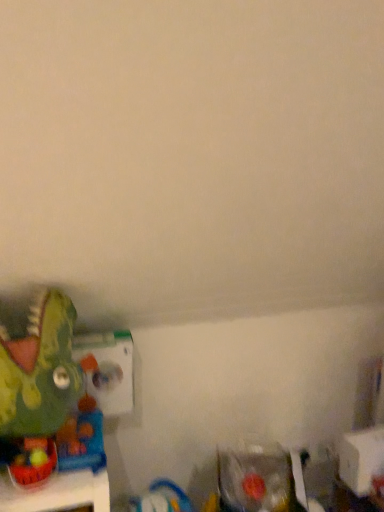
Question: Based on their sizes in the image, would you say green matte dinosaur at left, which appears as the third toy when ordered from the bottom, is bigger or smaller than rubberized green dinosaur at lower left, which is the 2th toy in top-to-bottom order?

Choices:
 (A) big
 (B) small

Answer: (A)

Question: In terms of height, does green matte dinosaur at left, which appears as the third toy when ordered from the bottom, look taller or shorter compared to rubberized green dinosaur at lower left, the first toy in the left-to-right sequence?

Choices:
 (A) short
 (B) tall

Answer: (B)

Question: Which object is positioned closest to the clear plastic toy at lower right, which is the first toy in bottom-to-top order?

Choices:
 (A) rubberized green dinosaur at lower left, the first toy in the left-to-right sequence
 (B) green matte dinosaur at left, positioned as the 2th toy in right-to-left order

Answer: (B)

Question: Estimate the real-world distances between objects in this image. Which object is closer to the rubberized green dinosaur at lower left, which is the 2th toy in top-to-bottom order?

Choices:
 (A) green matte dinosaur at left, which appears as the third toy when ordered from the bottom
 (B) clear plastic toy at lower right, which is the first toy in bottom-to-top order

Answer: (A)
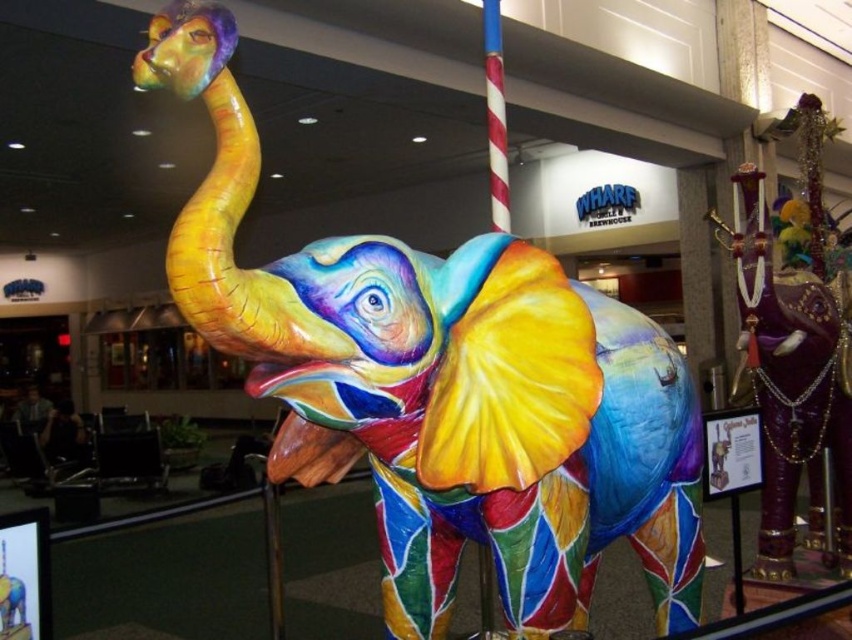
You are an interior designer planning to place a new decorative item between the multicolored painted elephant at center and the shiny purple elephant at right. Considering their sizes, which elephant should the new item be placed closer to for balance?

The multicolored painted elephant at center has a smaller size compared to the shiny purple elephant at right. To achieve balance, the new decorative item should be placed closer to the larger shiny purple elephant at right so that the visual weight is evenly distributed.

You are standing in front of the vibrant elephant sculpture and see two points marked in the image. The first point is at coordinates point (763, 556) and the second is at point (494, 152). Which point is closer to you?

Point (494, 152) is closer to you because point (763, 556) is behind it.

You are an art curator planning to photograph the multicolored painted elephant at center and the red and white striped pole at center. Since you want to capture both objects clearly in the photo, which one should you focus on first to ensure the other remains in the background?

You should focus on the multicolored painted elephant at center first because it is in front of the red and white striped pole at center, so if you focus on the elephant, the pole will naturally appear in the background.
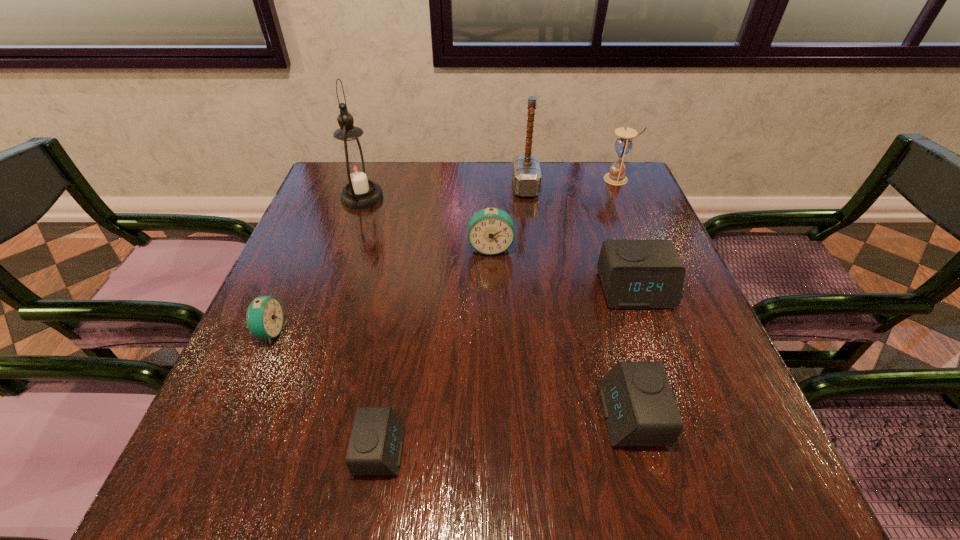
Find the location of a particular element. free spot that satisfies the following two spatial constraints: 1. on the striking surface of the hammer; 2. on the front side of the second object from left to right is located at coordinates 527,198.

• _YOUR ASSIGNMENT_
How many lines in the rows above contain the string "painted"? Case counts, and reply with the number only.

• _OUTPUT_
4